Restate the entries below exactly, and keep all images out of the answer.
+---+
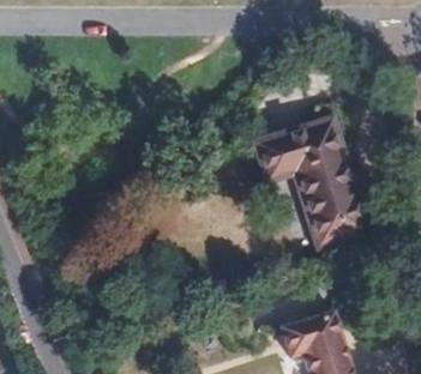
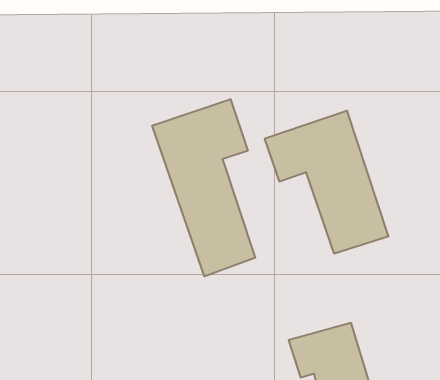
building: none -> [152,99,255,276]

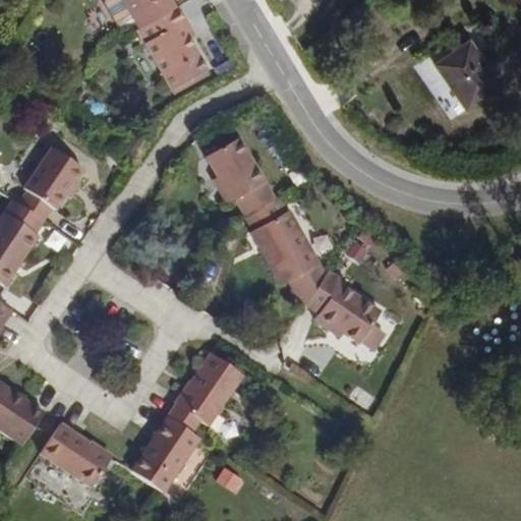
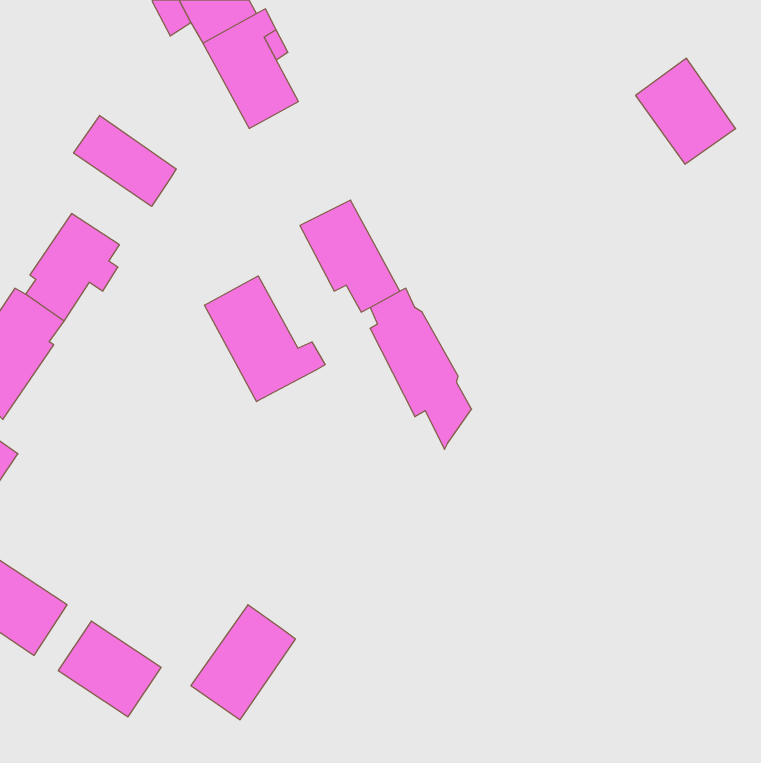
building: none -> [74,115,176,206]
building: none -> [204,276,325,402]
building: [305,271,386,343] -> none
building: [169,351,243,429] -> none

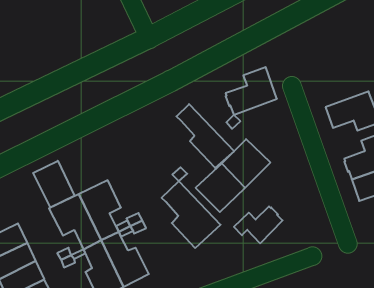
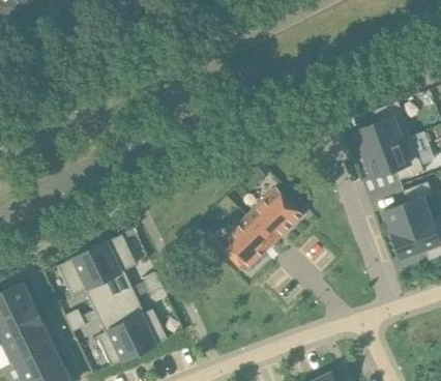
building: [226,67,277,115] -> [353,100,410,153]
building: [176,104,234,168] -> none
building: [33,161,74,208] -> none
building: [162,181,221,248] -> none
building: [234,206,283,243] -> none

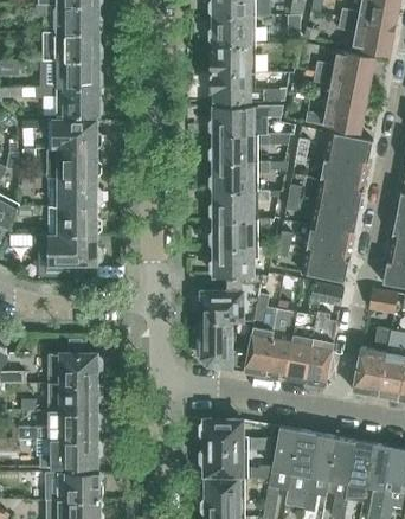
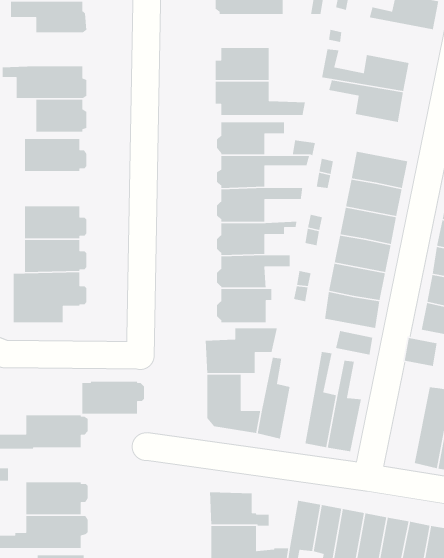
building: [210,15,256,43] -> none
building: [339,18,394,55] -> none
building: [58,31,102,58] -> none
building: [306,100,365,132] -> none
building: [49,148,102,177] -> none
building: [265,308,294,378] -> none
building: [353,327,391,395] -> none
building: [50,382,103,410] -> [82,381,145,414]

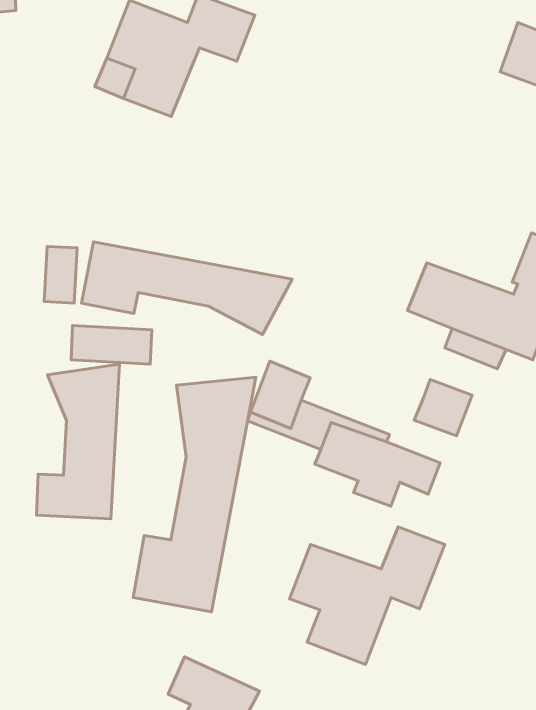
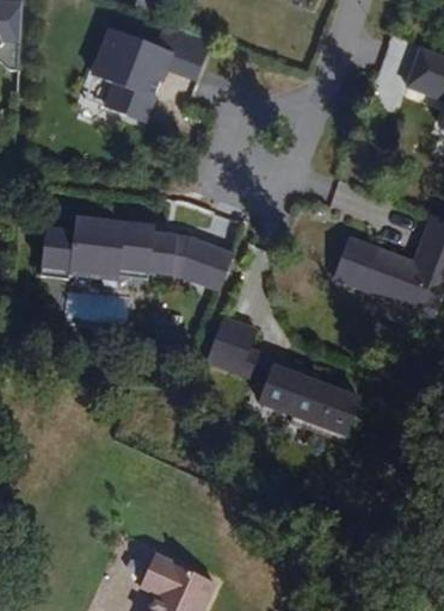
building: [36,364,120,519] -> none
building: [133,377,256,612] -> none
building: [414,380,472,436] -> none
building: [289,527,445,664] -> none

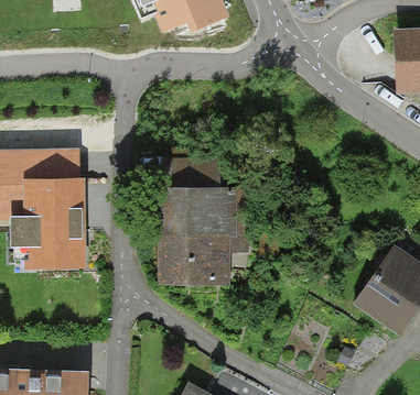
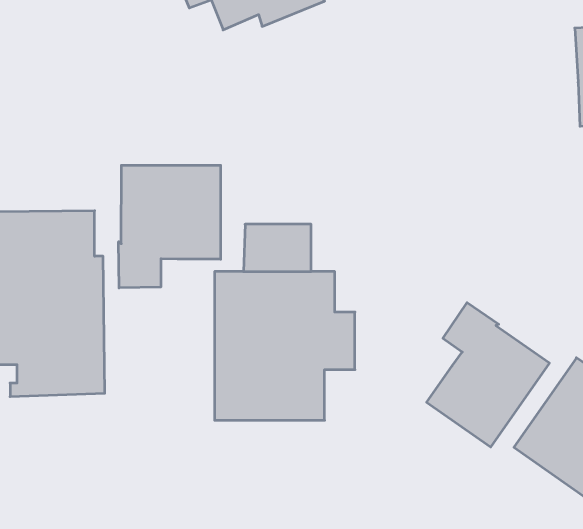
building: none -> [119,165,221,288]
building: none -> [427,303,549,447]

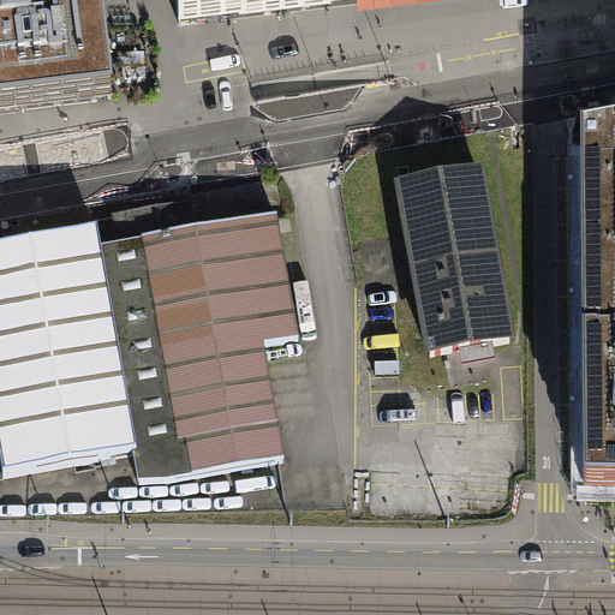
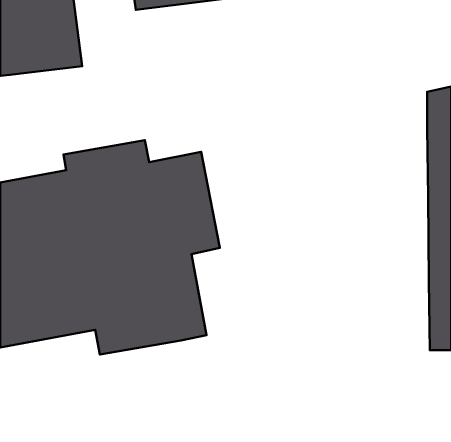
building: [393,169,508,357] -> none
+---+
Response:
building: none -> [152,99,255,276]

building: none -> [74,115,176,206]
building: none -> [204,276,325,402]
building: [305,271,386,343] -> none
building: [169,351,243,429] -> none

building: [226,67,277,115] -> [353,100,410,153]
building: [176,104,234,168] -> none
building: [33,161,74,208] -> none
building: [162,181,221,248] -> none
building: [234,206,283,243] -> none

building: [210,15,256,43] -> none
building: [339,18,394,55] -> none
building: [58,31,102,58] -> none
building: [306,100,365,132] -> none
building: [49,148,102,177] -> none
building: [265,308,294,378] -> none
building: [353,327,391,395] -> none
building: [50,382,103,410] -> [82,381,145,414]

building: [36,364,120,519] -> none
building: [133,377,256,612] -> none
building: [414,380,472,436] -> none
building: [289,527,445,664] -> none

building: none -> [119,165,221,288]
building: none -> [427,303,549,447]

building: [393,169,508,357] -> none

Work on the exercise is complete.